Segment Start: Excerpted records

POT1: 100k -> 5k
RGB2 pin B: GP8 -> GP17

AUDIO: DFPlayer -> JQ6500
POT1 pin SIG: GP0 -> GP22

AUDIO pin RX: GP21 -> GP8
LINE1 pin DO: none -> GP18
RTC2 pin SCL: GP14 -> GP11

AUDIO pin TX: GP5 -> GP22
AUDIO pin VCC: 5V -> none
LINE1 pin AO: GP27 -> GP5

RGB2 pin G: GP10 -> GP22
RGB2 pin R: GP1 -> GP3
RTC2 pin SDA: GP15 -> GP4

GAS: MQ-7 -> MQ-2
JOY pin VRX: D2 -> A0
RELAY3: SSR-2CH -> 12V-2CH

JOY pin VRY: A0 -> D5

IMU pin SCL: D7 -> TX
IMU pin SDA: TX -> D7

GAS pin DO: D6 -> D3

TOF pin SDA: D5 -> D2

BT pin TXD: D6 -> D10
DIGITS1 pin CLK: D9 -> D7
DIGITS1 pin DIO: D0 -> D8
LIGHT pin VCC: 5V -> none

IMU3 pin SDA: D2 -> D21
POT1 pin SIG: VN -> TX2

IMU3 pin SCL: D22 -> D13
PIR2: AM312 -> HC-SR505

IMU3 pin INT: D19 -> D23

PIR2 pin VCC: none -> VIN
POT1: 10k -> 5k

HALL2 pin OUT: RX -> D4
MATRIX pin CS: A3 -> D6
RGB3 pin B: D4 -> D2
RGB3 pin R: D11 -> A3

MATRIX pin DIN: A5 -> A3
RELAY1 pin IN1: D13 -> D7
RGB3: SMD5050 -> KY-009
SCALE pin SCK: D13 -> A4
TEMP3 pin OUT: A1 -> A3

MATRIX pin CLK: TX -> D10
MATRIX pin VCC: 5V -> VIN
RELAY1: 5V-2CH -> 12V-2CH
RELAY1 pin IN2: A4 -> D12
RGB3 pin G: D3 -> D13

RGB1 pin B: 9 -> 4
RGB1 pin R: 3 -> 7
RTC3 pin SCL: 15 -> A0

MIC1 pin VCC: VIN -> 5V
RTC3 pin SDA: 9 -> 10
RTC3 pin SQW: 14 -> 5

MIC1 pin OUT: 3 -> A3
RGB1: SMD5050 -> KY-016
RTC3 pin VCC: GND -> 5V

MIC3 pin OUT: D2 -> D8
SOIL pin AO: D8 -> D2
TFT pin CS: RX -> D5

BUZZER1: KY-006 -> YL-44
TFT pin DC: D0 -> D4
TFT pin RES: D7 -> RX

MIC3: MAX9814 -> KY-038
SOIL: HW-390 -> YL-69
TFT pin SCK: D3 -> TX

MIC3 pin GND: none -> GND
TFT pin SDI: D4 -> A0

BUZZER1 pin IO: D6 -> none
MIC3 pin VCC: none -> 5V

Segment End: Excerpted records

» Work task
The records above are to be given again in full, exactly.

» Solution for this exercise
POT1: 100k -> 5k
RGB2 pin B: GP8 -> GP17

AUDIO: DFPlayer -> JQ6500
POT1 pin SIG: GP0 -> GP22

AUDIO pin RX: GP21 -> GP8
LINE1 pin DO: none -> GP18
RTC2 pin SCL: GP14 -> GP11

AUDIO pin TX: GP5 -> GP22
AUDIO pin VCC: 5V -> none
LINE1 pin AO: GP27 -> GP5

RGB2 pin G: GP10 -> GP22
RGB2 pin R: GP1 -> GP3
RTC2 pin SDA: GP15 -> GP4

GAS: MQ-7 -> MQ-2
JOY pin VRX: D2 -> A0
RELAY3: SSR-2CH -> 12V-2CH

JOY pin VRY: A0 -> D5

IMU pin SCL: D7 -> TX
IMU pin SDA: TX -> D7

GAS pin DO: D6 -> D3

TOF pin SDA: D5 -> D2

BT pin TXD: D6 -> D10
DIGITS1 pin CLK: D9 -> D7
DIGITS1 pin DIO: D0 -> D8
LIGHT pin VCC: 5V -> none

IMU3 pin SDA: D2 -> D21
POT1 pin SIG: VN -> TX2

IMU3 pin SCL: D22 -> D13
PIR2: AM312 -> HC-SR505

IMU3 pin INT: D19 -> D23

PIR2 pin VCC: none -> VIN
POT1: 10k -> 5k

HALL2 pin OUT: RX -> D4
MATRIX pin CS: A3 -> D6
RGB3 pin B: D4 -> D2
RGB3 pin R: D11 -> A3

MATRIX pin DIN: A5 -> A3
RELAY1 pin IN1: D13 -> D7
RGB3: SMD5050 -> KY-009
SCALE pin SCK: D13 -> A4
TEMP3 pin OUT: A1 -> A3

MATRIX pin CLK: TX -> D10
MATRIX pin VCC: 5V -> VIN
RELAY1: 5V-2CH -> 12V-2CH
RELAY1 pin IN2: A4 -> D12
RGB3 pin G: D3 -> D13

RGB1 pin B: 9 -> 4
RGB1 pin R: 3 -> 7
RTC3 pin SCL: 15 -> A0

MIC1 pin VCC: VIN -> 5V
RTC3 pin SDA: 9 -> 10
RTC3 pin SQW: 14 -> 5

MIC1 pin OUT: 3 -> A3
RGB1: SMD5050 -> KY-016
RTC3 pin VCC: GND -> 5V

MIC3 pin OUT: D2 -> D8
SOIL pin AO: D8 -> D2
TFT pin CS: RX -> D5

BUZZER1: KY-006 -> YL-44
TFT pin DC: D0 -> D4
TFT pin RES: D7 -> RX

MIC3: MAX9814 -> KY-038
SOIL: HW-390 -> YL-69
TFT pin SCK: D3 -> TX

MIC3 pin GND: none -> GND
TFT pin SDI: D4 -> A0

BUZZER1 pin IO: D6 -> none
MIC3 pin VCC: none -> 5V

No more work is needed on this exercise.